*What is needed*
What is needed is an exact transcription of every record, minus the pictures.

*Records supplied*
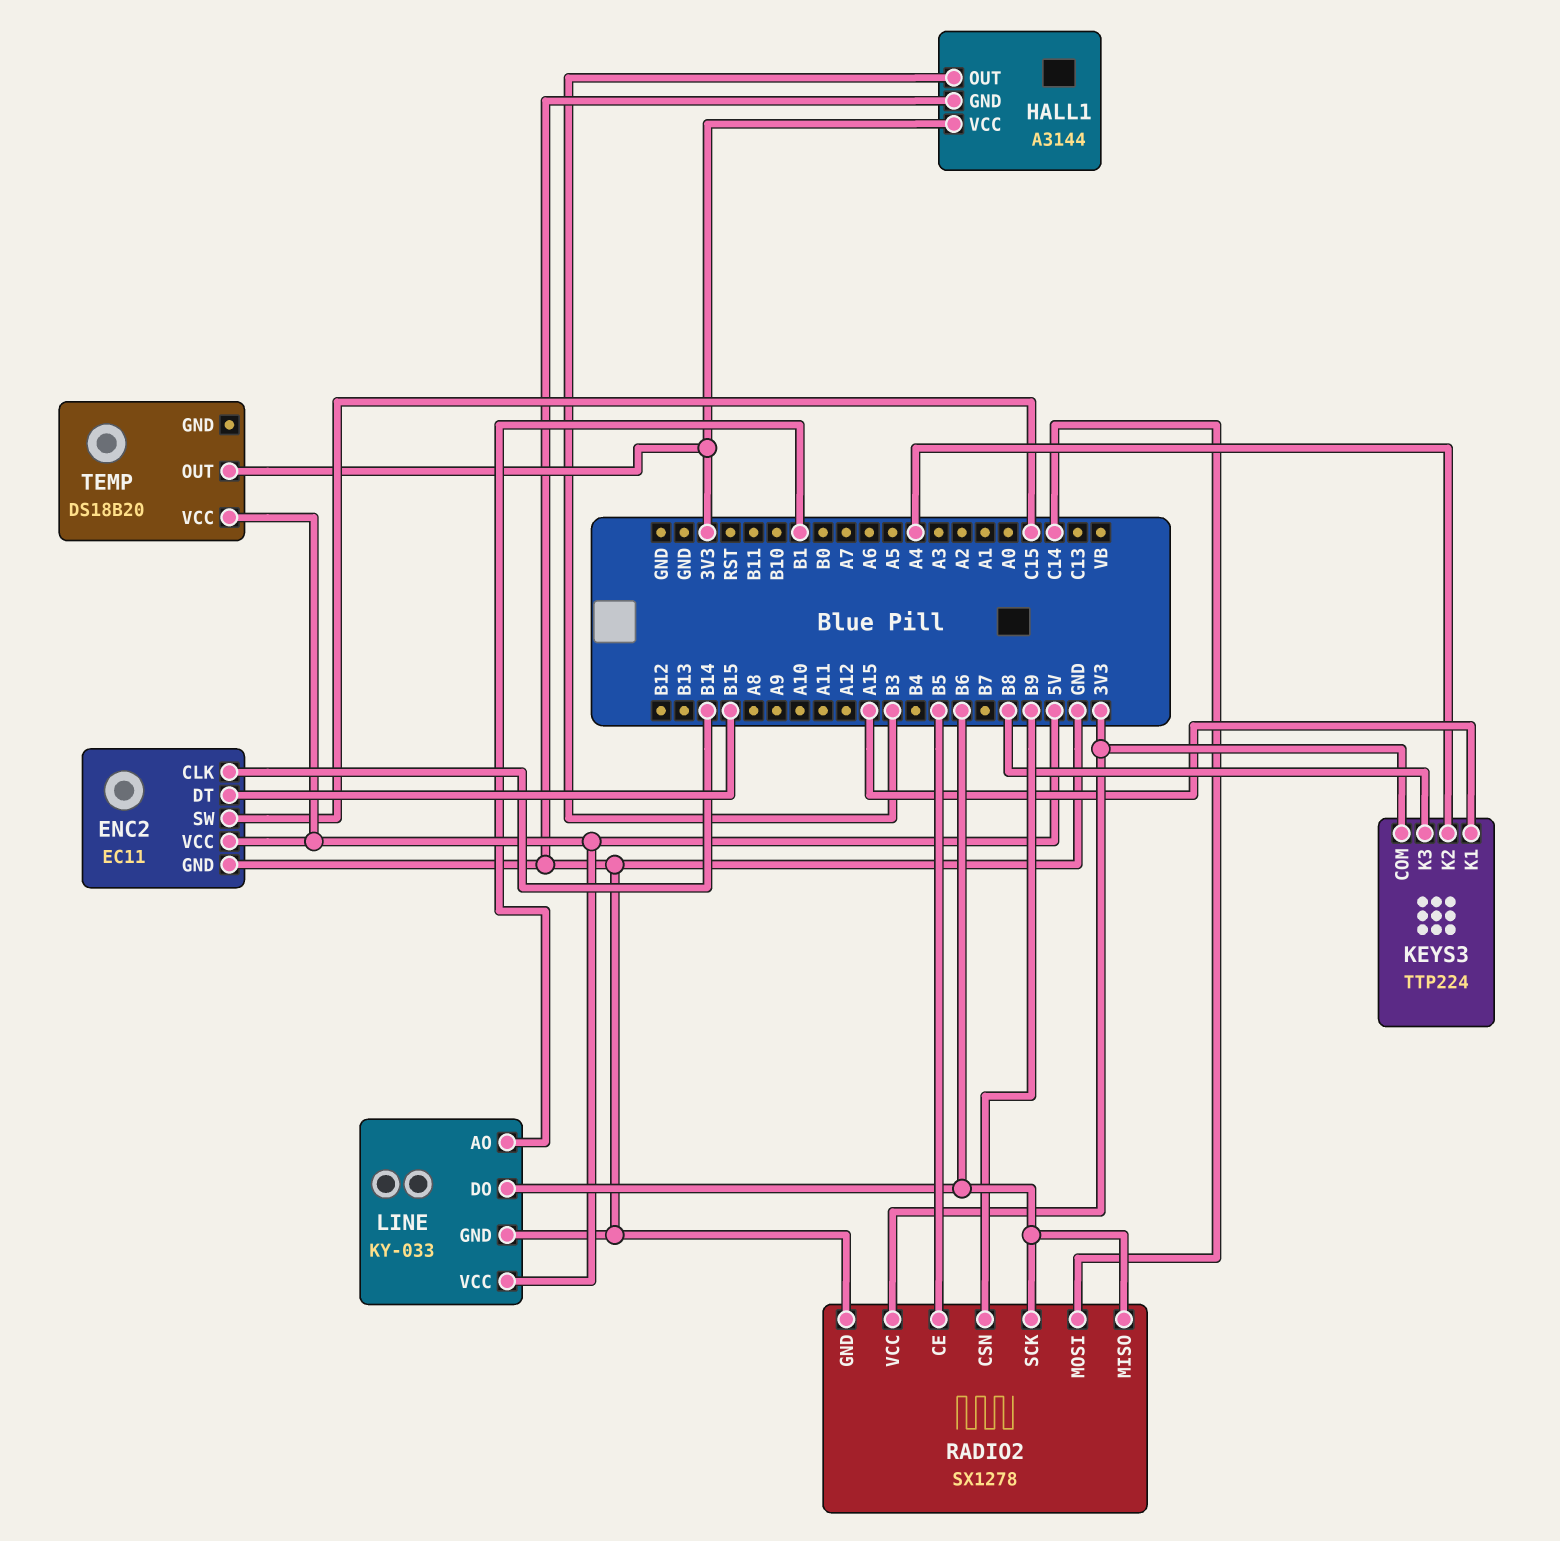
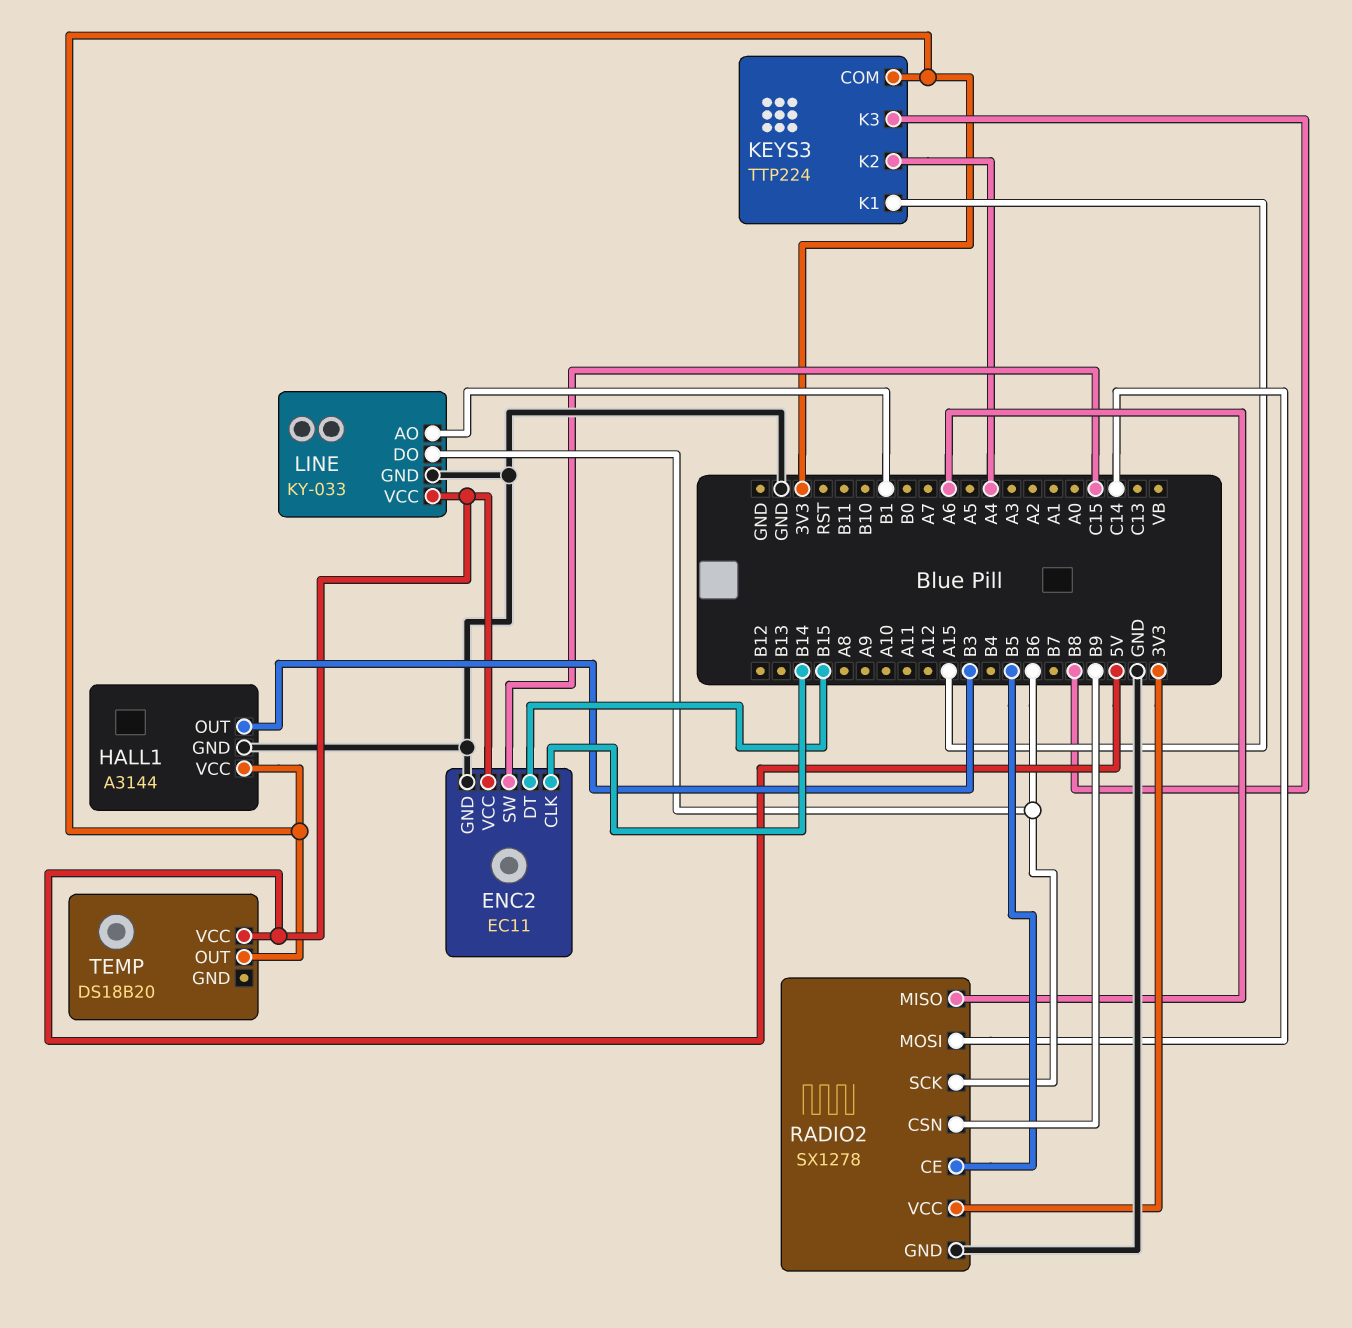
RADIO2 pin MISO: B6 -> A6

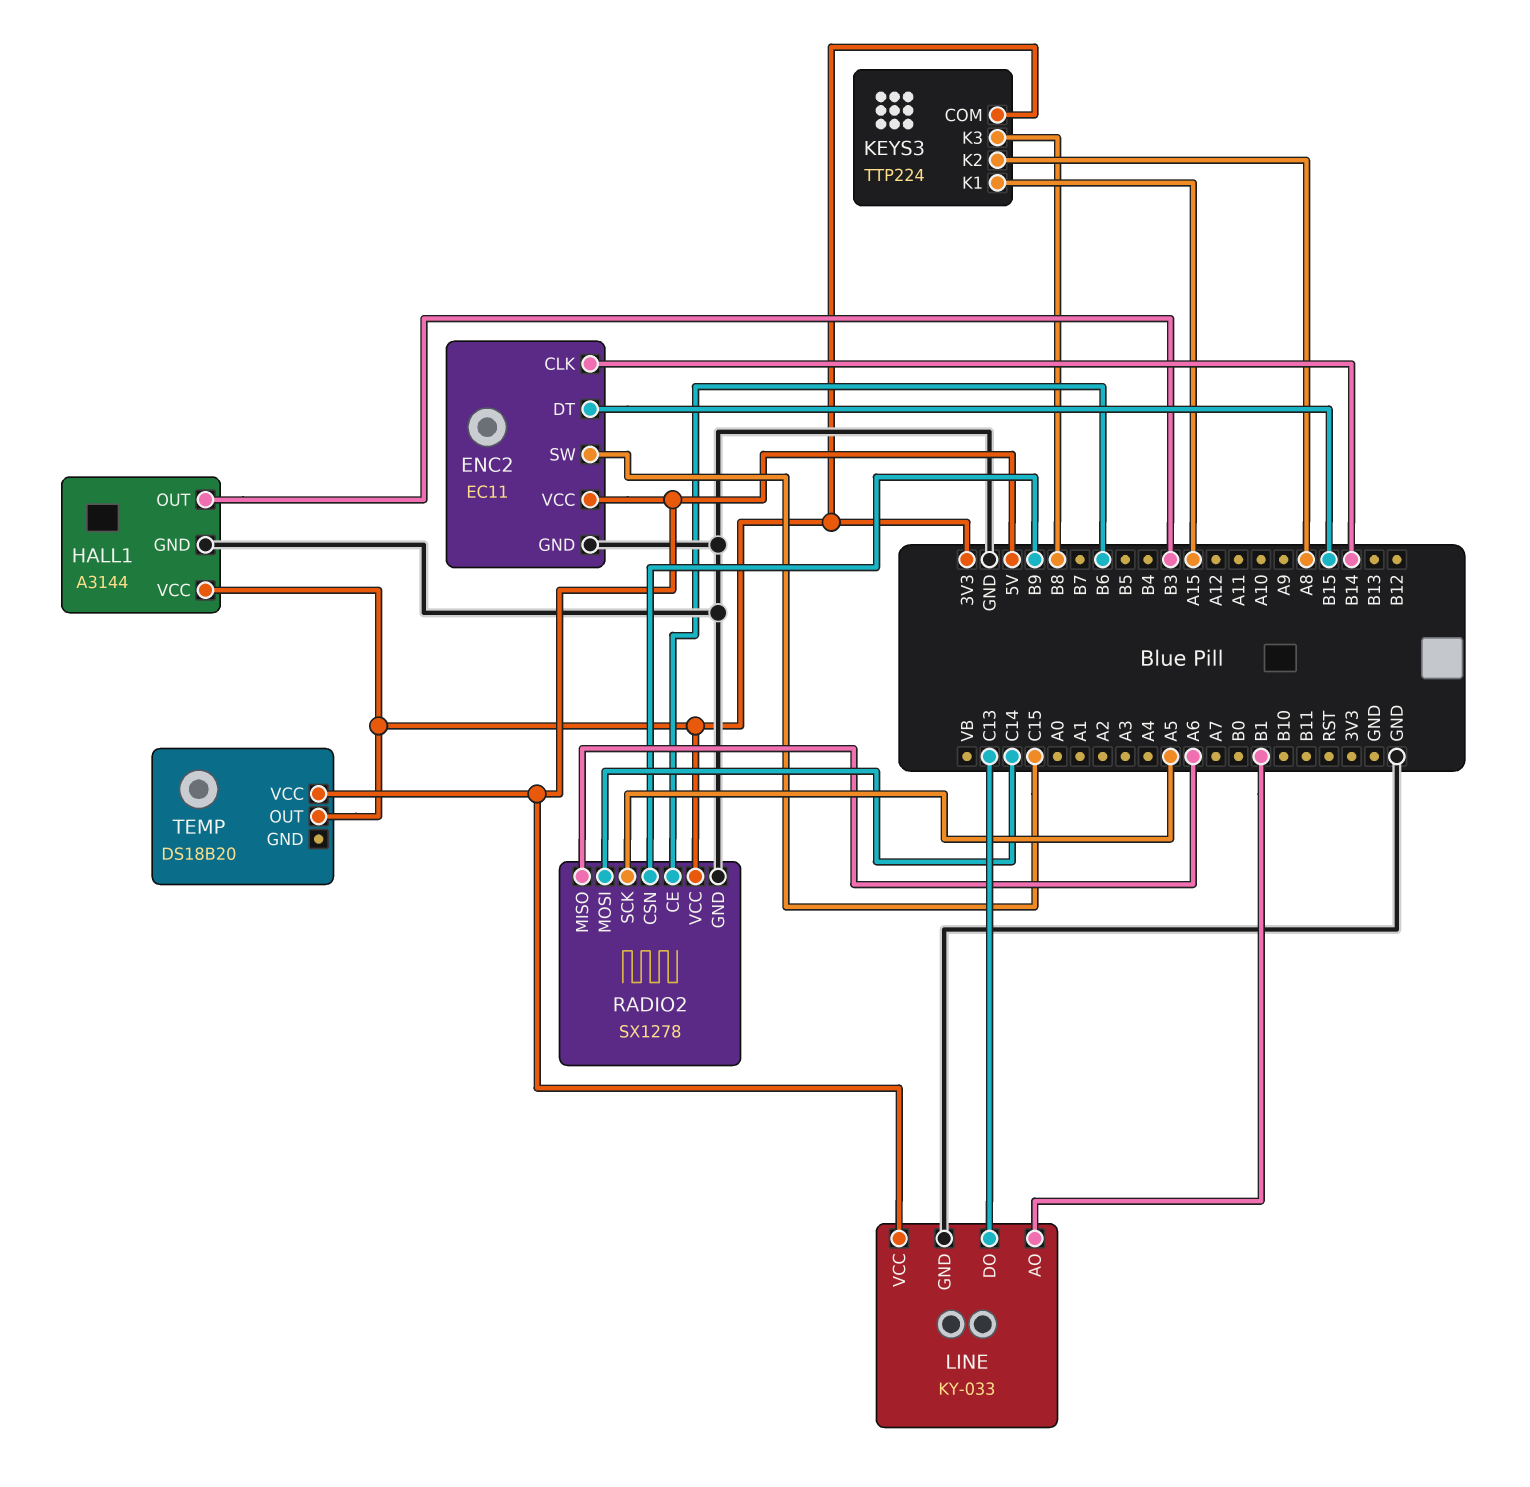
KEYS3 pin K2: A4 -> A8
LINE pin DO: B6 -> C13
RADIO2 pin CE: B5 -> B6
RADIO2 pin SCK: B6 -> A5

*Response below*
RADIO2 pin MISO: B6 -> A6

KEYS3 pin K2: A4 -> A8
LINE pin DO: B6 -> C13
RADIO2 pin CE: B5 -> B6
RADIO2 pin SCK: B6 -> A5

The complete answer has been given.